### [TASK OBJECTIVE]
An identical copy of the records below is the expected result.

[Object change descriptions]
────
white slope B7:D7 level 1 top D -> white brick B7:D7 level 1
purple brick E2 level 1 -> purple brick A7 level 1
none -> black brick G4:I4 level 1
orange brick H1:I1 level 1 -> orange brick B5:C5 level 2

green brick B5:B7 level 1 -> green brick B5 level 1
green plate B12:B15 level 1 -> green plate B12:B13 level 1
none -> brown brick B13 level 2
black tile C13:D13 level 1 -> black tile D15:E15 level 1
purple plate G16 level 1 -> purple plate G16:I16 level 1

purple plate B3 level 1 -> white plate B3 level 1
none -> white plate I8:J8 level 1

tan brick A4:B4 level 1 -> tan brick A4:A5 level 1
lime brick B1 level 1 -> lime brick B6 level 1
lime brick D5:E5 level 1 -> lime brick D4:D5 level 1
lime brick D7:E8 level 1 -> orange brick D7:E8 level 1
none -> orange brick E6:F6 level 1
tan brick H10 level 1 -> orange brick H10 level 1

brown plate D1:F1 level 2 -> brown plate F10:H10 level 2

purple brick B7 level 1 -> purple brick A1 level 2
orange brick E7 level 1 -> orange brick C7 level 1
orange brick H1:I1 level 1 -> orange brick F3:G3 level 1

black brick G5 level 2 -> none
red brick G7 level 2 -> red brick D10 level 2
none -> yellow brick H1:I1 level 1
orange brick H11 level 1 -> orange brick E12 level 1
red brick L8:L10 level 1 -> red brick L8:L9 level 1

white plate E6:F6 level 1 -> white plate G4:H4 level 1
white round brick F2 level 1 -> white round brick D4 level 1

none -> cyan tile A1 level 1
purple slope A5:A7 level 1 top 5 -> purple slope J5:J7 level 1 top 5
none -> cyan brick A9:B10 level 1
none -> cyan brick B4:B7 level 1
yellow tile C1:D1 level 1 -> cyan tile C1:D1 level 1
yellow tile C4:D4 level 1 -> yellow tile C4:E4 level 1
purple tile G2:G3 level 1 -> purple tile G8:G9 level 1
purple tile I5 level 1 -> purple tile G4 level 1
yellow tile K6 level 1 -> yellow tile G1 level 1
────
### [TASK RESPONSE]
white slope B7:D7 level 1 top D -> white brick B7:D7 level 1
purple brick E2 level 1 -> purple brick A7 level 1
none -> black brick G4:I4 level 1
orange brick H1:I1 level 1 -> orange brick B5:C5 level 2

green brick B5:B7 level 1 -> green brick B5 level 1
green plate B12:B15 level 1 -> green plate B12:B13 level 1
none -> brown brick B13 level 2
black tile C13:D13 level 1 -> black tile D15:E15 level 1
purple plate G16 level 1 -> purple plate G16:I16 level 1

purple plate B3 level 1 -> white plate B3 level 1
none -> white plate I8:J8 level 1

tan brick A4:B4 level 1 -> tan brick A4:A5 level 1
lime brick B1 level 1 -> lime brick B6 level 1
lime brick D5:E5 level 1 -> lime brick D4:D5 level 1
lime brick D7:E8 level 1 -> orange brick D7:E8 level 1
none -> orange brick E6:F6 level 1
tan brick H10 level 1 -> orange brick H10 level 1

brown plate D1:F1 level 2 -> brown plate F10:H10 level 2

purple brick B7 level 1 -> purple brick A1 level 2
orange brick E7 level 1 -> orange brick C7 level 1
orange brick H1:I1 level 1 -> orange brick F3:G3 level 1

black brick G5 level 2 -> none
red brick G7 level 2 -> red brick D10 level 2
none -> yellow brick H1:I1 level 1
orange brick H11 level 1 -> orange brick E12 level 1
red brick L8:L10 level 1 -> red brick L8:L9 level 1

white plate E6:F6 level 1 -> white plate G4:H4 level 1
white round brick F2 level 1 -> white round brick D4 level 1

none -> cyan tile A1 level 1
purple slope A5:A7 level 1 top 5 -> purple slope J5:J7 level 1 top 5
none -> cyan brick A9:B10 level 1
none -> cyan brick B4:B7 level 1
yellow tile C1:D1 level 1 -> cyan tile C1:D1 level 1
yellow tile C4:D4 level 1 -> yellow tile C4:E4 level 1
purple tile G2:G3 level 1 -> purple tile G8:G9 level 1
purple tile I5 level 1 -> purple tile G4 level 1
yellow tile K6 level 1 -> yellow tile G1 level 1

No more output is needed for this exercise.